■ WHAT IS REQUIRED ■
Write down each of the records again, exactly and in full.

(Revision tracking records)

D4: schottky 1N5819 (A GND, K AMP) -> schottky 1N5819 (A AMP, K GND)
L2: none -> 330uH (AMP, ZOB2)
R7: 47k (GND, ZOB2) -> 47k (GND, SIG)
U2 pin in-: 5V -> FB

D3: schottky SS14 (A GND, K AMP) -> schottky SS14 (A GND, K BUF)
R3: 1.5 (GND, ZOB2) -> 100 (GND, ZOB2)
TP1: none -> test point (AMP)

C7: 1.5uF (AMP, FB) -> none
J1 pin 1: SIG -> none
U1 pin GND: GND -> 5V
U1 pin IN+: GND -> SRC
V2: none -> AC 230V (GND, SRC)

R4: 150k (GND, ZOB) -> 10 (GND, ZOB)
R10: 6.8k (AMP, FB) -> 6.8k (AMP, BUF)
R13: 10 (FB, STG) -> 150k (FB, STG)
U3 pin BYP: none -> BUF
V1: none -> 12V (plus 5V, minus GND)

■ ANSWER SECTION ■
D4: schottky 1N5819 (A GND, K AMP) -> schottky 1N5819 (A AMP, K GND)
L2: none -> 330uH (AMP, ZOB2)
R7: 47k (GND, ZOB2) -> 47k (GND, SIG)
U2 pin in-: 5V -> FB

D3: schottky SS14 (A GND, K AMP) -> schottky SS14 (A GND, K BUF)
R3: 1.5 (GND, ZOB2) -> 100 (GND, ZOB2)
TP1: none -> test point (AMP)

C7: 1.5uF (AMP, FB) -> none
J1 pin 1: SIG -> none
U1 pin GND: GND -> 5V
U1 pin IN+: GND -> SRC
V2: none -> AC 230V (GND, SRC)

R4: 150k (GND, ZOB) -> 10 (GND, ZOB)
R10: 6.8k (AMP, FB) -> 6.8k (AMP, BUF)
R13: 10 (FB, STG) -> 150k (FB, STG)
U3 pin BYP: none -> BUF
V1: none -> 12V (plus 5V, minus GND)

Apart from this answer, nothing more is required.